• _Task directions_:
Quote the lines of the data below verbatim, beginning at the line that contains "grey book [519,182,584,218] -> none" and ending at the last line, both included, and excluding pictures.

** Exercise inputs follows **

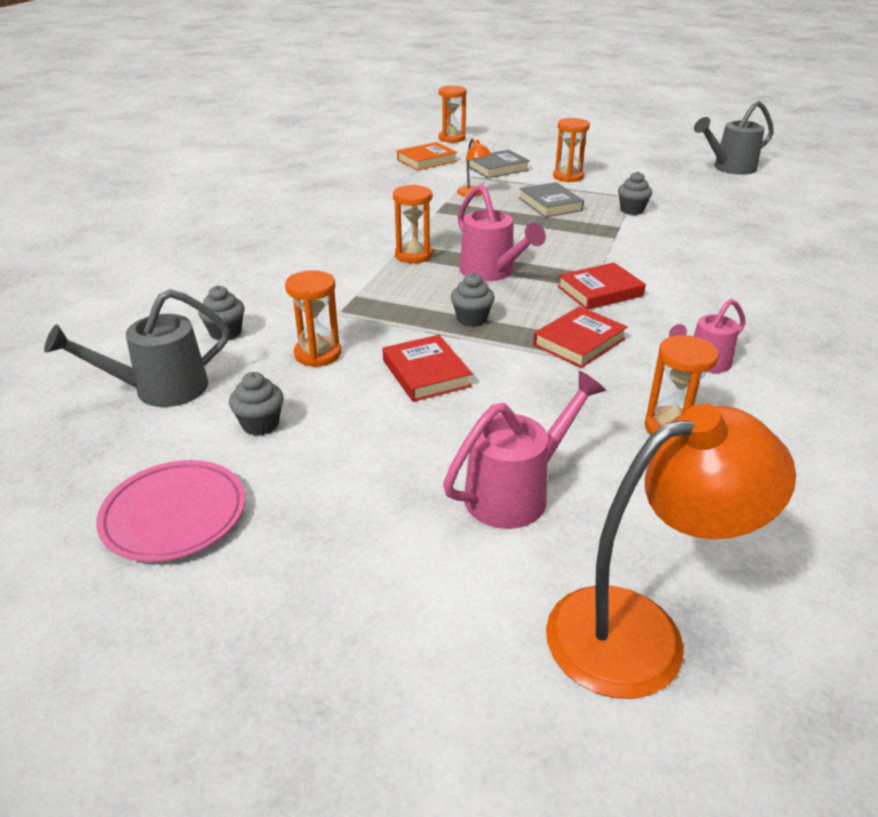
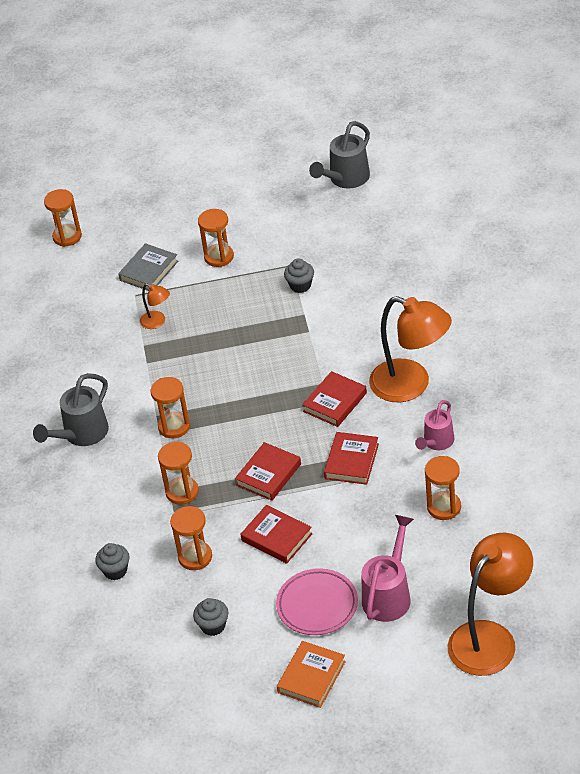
camera: 25 degrees left, 10 degrees up
grey watering can [44,289,230,407] -> grey watering can moved to [33,373,109,446]
pink plate [96,460,245,562] -> pink plate moved to [276,568,358,635]
orange book [397,142,458,171] -> orange book moved to [277,641,346,708]
grey cupcake [451,273,495,327] -> red book [235,442,301,501]
pink watering can [458,184,546,281] -> none
grey book [519,182,584,218] -> none
none -> orange hourglass [158,442,199,505]
none -> orange lamp [369,296,452,402]

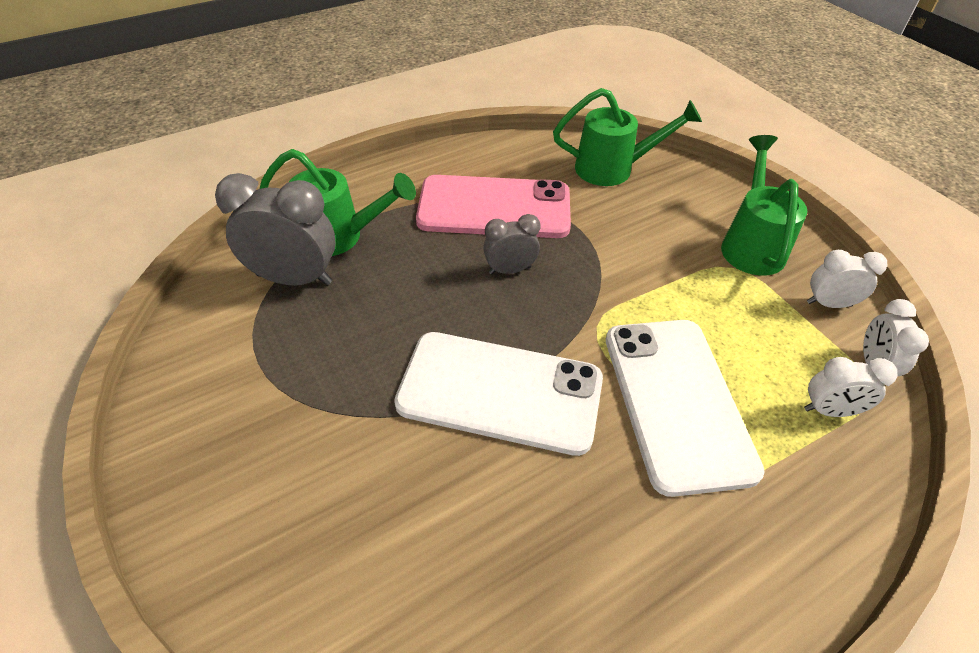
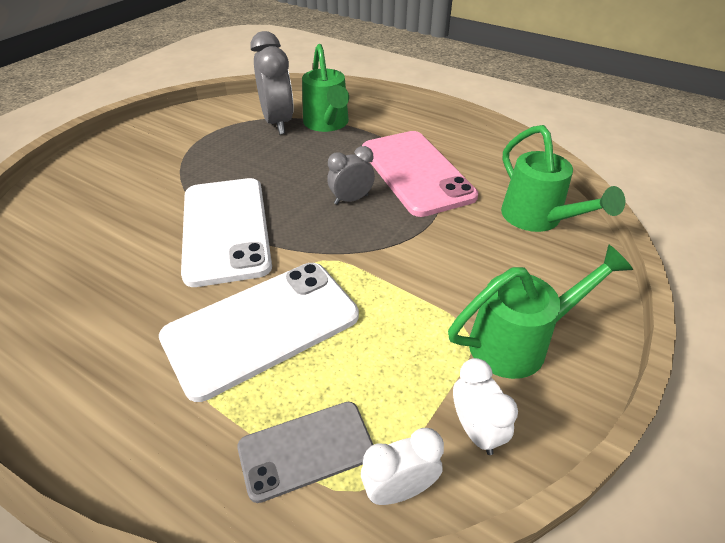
camera: 65 degrees right, 5 degrees down
grey clock [483,214,541,274] -> grey clock turned 75 degrees counterclockwise [327,146,375,205]
white clock [804,357,897,417] -> grey phone [238,402,373,503]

** End of Exercise inputs **

• _Result for this exercise_:
grey book [519,182,584,218] -> none
none -> orange hourglass [158,442,199,505]
none -> orange lamp [369,296,452,402]

camera: 65 degrees right, 5 degrees down
grey clock [483,214,541,274] -> grey clock turned 75 degrees counterclockwise [327,146,375,205]
white clock [804,357,897,417] -> grey phone [238,402,373,503]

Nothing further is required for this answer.